Problem requirements:
Your answer should be only the lines below from the one with "black soap dispenser: 2 -> 1" to the one with "turquoise egg: 0 -> 2", repeated exactly, ends included.
Records shown Block Start
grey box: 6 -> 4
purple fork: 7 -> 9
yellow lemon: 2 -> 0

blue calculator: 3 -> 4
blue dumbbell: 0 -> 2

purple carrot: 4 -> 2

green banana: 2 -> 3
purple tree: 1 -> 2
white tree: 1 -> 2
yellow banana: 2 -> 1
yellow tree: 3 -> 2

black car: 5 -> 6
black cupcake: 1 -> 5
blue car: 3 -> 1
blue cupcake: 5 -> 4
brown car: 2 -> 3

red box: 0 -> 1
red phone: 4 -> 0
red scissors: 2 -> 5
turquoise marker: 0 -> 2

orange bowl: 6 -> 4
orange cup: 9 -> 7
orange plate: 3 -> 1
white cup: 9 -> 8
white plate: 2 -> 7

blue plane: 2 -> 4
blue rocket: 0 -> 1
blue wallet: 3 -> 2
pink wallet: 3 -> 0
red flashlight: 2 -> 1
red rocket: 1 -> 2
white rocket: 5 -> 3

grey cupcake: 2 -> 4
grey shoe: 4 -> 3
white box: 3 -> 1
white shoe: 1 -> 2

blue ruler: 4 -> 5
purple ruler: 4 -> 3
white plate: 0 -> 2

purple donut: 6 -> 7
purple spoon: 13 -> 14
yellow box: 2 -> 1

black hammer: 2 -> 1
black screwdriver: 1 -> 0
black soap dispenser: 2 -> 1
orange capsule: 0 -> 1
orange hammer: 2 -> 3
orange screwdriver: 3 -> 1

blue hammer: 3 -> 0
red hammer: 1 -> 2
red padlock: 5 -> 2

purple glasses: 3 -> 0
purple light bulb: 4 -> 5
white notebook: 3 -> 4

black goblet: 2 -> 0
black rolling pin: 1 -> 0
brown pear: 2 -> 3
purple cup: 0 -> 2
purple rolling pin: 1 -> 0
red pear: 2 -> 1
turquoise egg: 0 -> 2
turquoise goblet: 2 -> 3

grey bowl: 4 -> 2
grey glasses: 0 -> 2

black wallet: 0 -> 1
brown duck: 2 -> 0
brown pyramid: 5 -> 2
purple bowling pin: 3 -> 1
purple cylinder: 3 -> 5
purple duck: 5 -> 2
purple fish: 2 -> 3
Records shown Block End
Task result:
black soap dispenser: 2 -> 1
orange capsule: 0 -> 1
orange hammer: 2 -> 3
orange screwdriver: 3 -> 1

blue hammer: 3 -> 0
red hammer: 1 -> 2
red padlock: 5 -> 2

purple glasses: 3 -> 0
purple light bulb: 4 -> 5
white notebook: 3 -> 4

black goblet: 2 -> 0
black rolling pin: 1 -> 0
brown pear: 2 -> 3
purple cup: 0 -> 2
purple rolling pin: 1 -> 0
red pear: 2 -> 1
turquoise egg: 0 -> 2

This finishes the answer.